*SOURCE DATA*.
********************
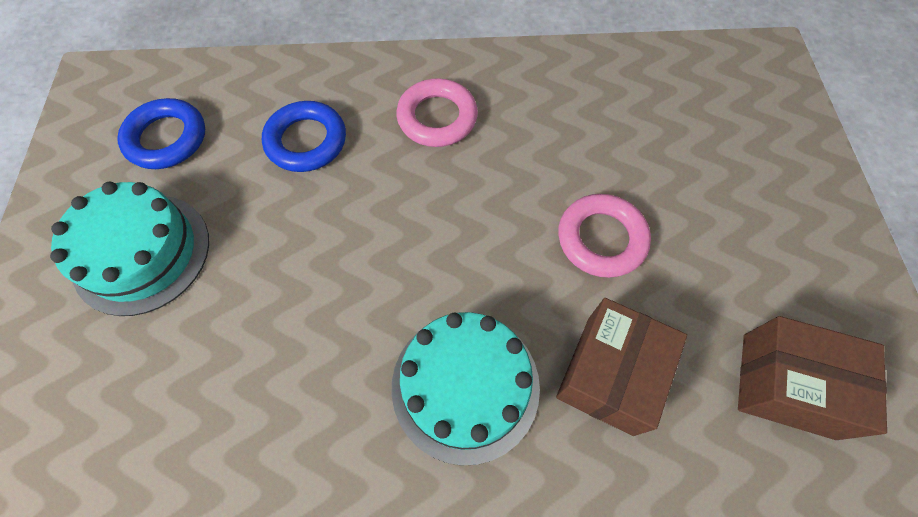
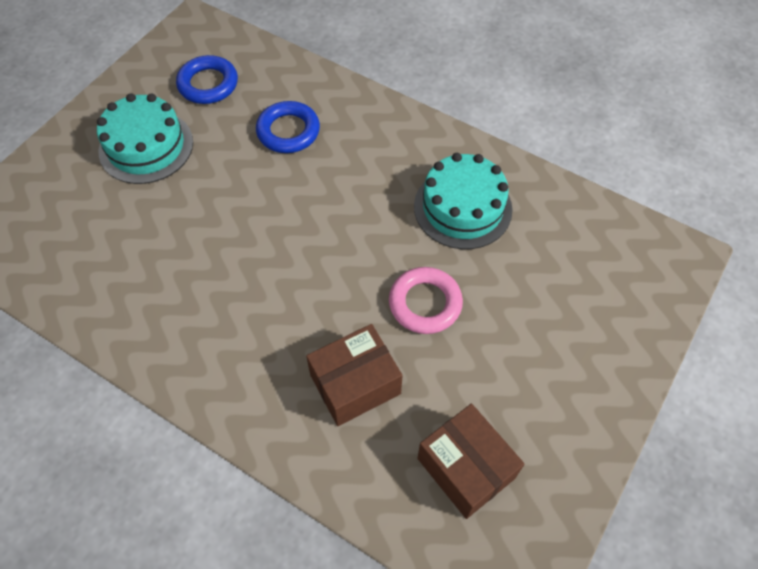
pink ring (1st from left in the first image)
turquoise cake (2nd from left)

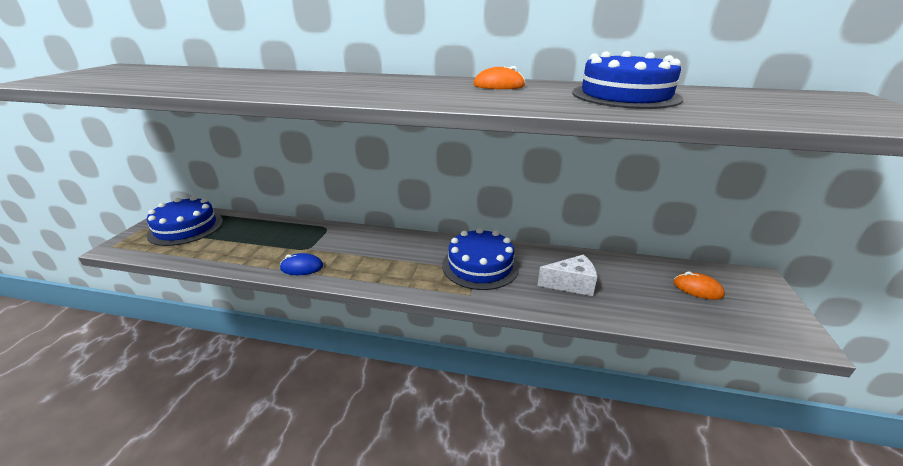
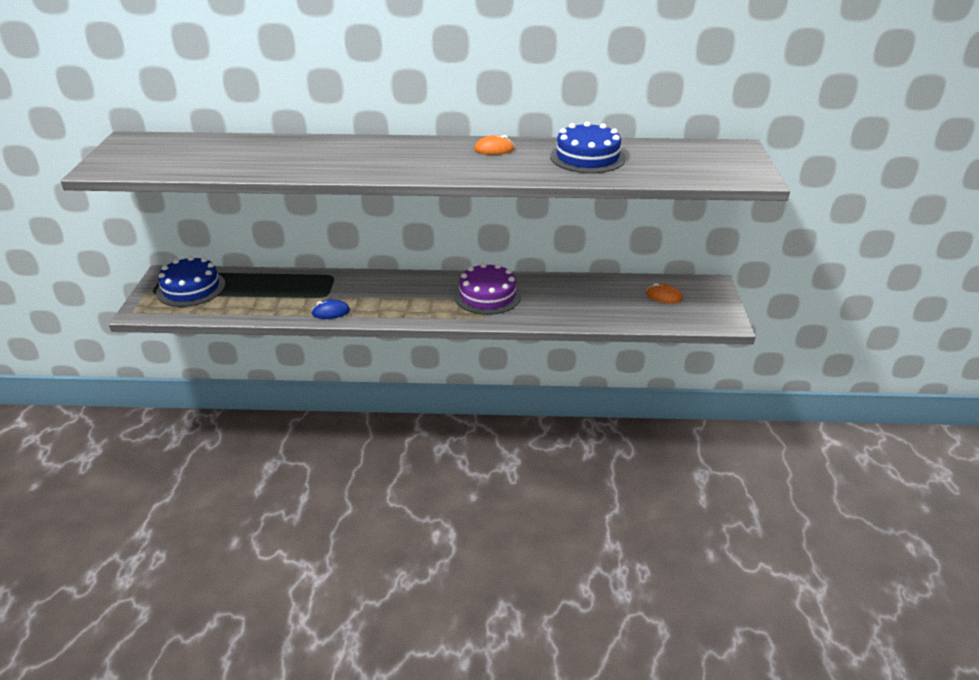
purple cake
white cheese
********************
*YOUR INSTRUCTIONS*.
Your task is to repeat the listing exactly while omitting its pictures.

*TASK ANSWER*.
pink ring (1st from left in the first image)
turquoise cake (2nd from left)

purple cake
white cheese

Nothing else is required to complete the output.